Rewrite each of the rows below, substituting "overhead" for every occurrence of "aerial" and leaving everything else unchanged. Omit the pictures from your answer.

#### The records ####

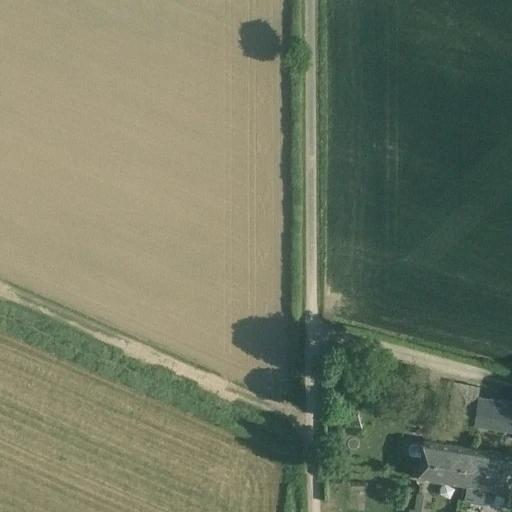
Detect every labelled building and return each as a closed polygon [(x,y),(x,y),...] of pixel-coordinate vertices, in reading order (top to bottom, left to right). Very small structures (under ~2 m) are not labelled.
[(367,369),(351,367),(348,386),(364,389),(367,369)] [(462,418),(474,420),(478,395),(480,385),(468,383),(464,409),(462,418)] [(478,395),(474,420),(487,422),(487,427),(511,431),(511,400),(478,395)] [(424,441),(424,442),(413,440),(410,443),(409,450),(411,454),(422,455),(419,478),(464,485),(470,447),(424,441)] [(511,453),(470,447),(464,485),(511,492),(511,488),(511,453)] [(417,508),(428,509),(430,492),(418,491),(417,508)]
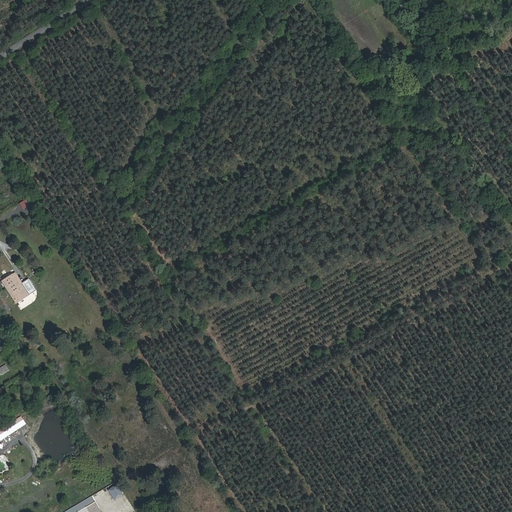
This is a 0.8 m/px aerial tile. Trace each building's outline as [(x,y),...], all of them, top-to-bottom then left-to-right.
[(20,202),(24,208),(31,204),(28,198),(20,202)] [(16,273),(3,281),(12,295),(24,287),(16,273)] [(24,287),(12,295),(17,303),(30,295),(24,287)] [(0,368),(0,372),(2,375),(10,370),(6,365),(0,368)] [(0,431),(0,439),(1,441),(27,424),(22,417),(0,431)]
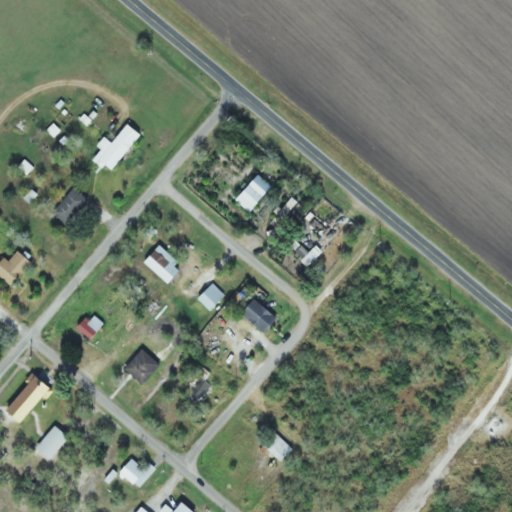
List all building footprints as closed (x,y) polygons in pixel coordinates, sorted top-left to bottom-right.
[(105,173),(136,135),(123,124),(107,143),(100,137),(93,146),(97,149),(89,160),(105,173)] [(231,200),(245,212),(258,197),(245,185),(231,200)] [(63,225),(84,201),(70,187),(48,211),(63,225)] [(271,225),(294,205),(288,198),(265,218),(271,225)] [(28,269),(15,250),(0,259),(0,284),(2,287),(28,269)] [(222,295),(209,282),(193,299),(206,311),(222,295)] [(237,312),(257,333),(271,319),(251,298),(237,312)] [(238,362),(243,357),(221,336),(216,342),(238,362)] [(121,369),(137,385),(156,367),(140,350),(121,369)] [(45,388),(30,375),(0,409),(0,412),(14,424),(45,388)] [(209,388),(197,379),(186,394),(197,403),(209,388)] [(180,415),(168,403),(153,418),(166,430),(180,415)] [(45,461),(65,440),(51,427),(32,448),(45,461)] [(257,444),(277,463),(290,450),(270,431),(257,444)] [(117,474),(133,484),(141,470),(125,461),(117,474)] [(187,511),(176,502),(167,511),(187,511)]
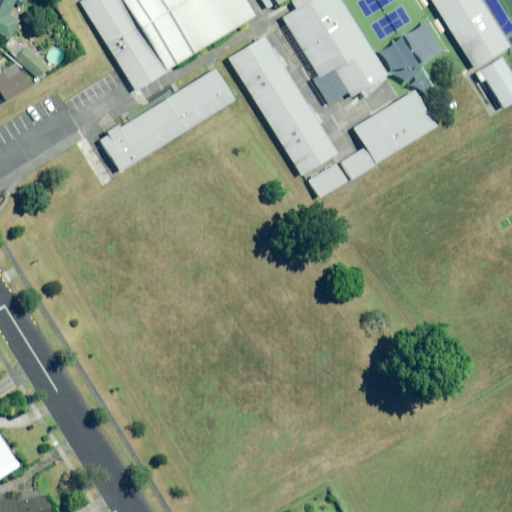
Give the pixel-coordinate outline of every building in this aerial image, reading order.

####

◆ Result of the task:
Detect every labelled building and return each as a closed polygon [(x,y),(x,y),...] of pixel-coordinate vertices, in reading order (top to bottom, left to right). Very small structures (under ~2 m) are not labelled.
[(367,369),(351,367),(348,386),(364,389),(367,369)] [(462,418),(474,420),(478,395),(480,385),(468,383),(464,409),(462,418)] [(478,395),(474,420),(487,422),(487,427),(511,431),(511,400),(478,395)] [(424,441),(424,442),(413,440),(410,443),(409,450),(411,454),(422,455),(419,478),(464,485),(470,447),(424,441)] [(511,453),(470,447),(464,485),(511,492),(511,488),(511,453)] [(417,508),(428,509),(430,492),(418,491),(417,508)]
This is a 0.8 m/px overhead tile. Trace each building's outline as [(x,y),...], all of them, top-to-bottom then left-to-right.
[(20,202),(24,208),(31,204),(28,198),(20,202)] [(16,273),(3,281),(12,295),(24,287),(16,273)] [(24,287),(12,295),(17,303),(30,295),(24,287)] [(0,368),(0,372),(2,375),(10,370),(6,365),(0,368)] [(0,431),(0,439),(1,441),(27,424),(22,417),(0,431)]
List all building footprints as closed (x,y) polygons in pixel coordinates, sorted top-left to bottom-right.
[(105,173),(136,135),(123,124),(107,143),(100,137),(93,146),(97,149),(89,160),(105,173)] [(231,200),(245,212),(258,197),(245,185),(231,200)] [(63,225),(84,201),(70,187),(48,211),(63,225)] [(271,225),(294,205),(288,198),(265,218),(271,225)] [(28,269),(15,250),(0,259),(0,284),(2,287),(28,269)] [(222,295),(209,282),(193,299),(206,311),(222,295)] [(237,312),(257,333),(271,319),(251,298),(237,312)] [(238,362),(243,357),(221,336),(216,342),(238,362)] [(121,369),(137,385),(156,367),(140,350),(121,369)] [(45,388),(30,375),(0,409),(0,412),(14,424),(45,388)] [(209,388),(197,379),(186,394),(197,403),(209,388)] [(180,415),(168,403),(153,418),(166,430),(180,415)] [(45,461),(65,440),(51,427),(32,448),(45,461)] [(257,444),(277,463),(290,450),(270,431),(257,444)] [(117,474),(133,484),(141,470),(125,461),(117,474)] [(187,511),(176,502),(167,511),(187,511)]
Give the pixel-coordinate outline of every building in this overhead image, reading order.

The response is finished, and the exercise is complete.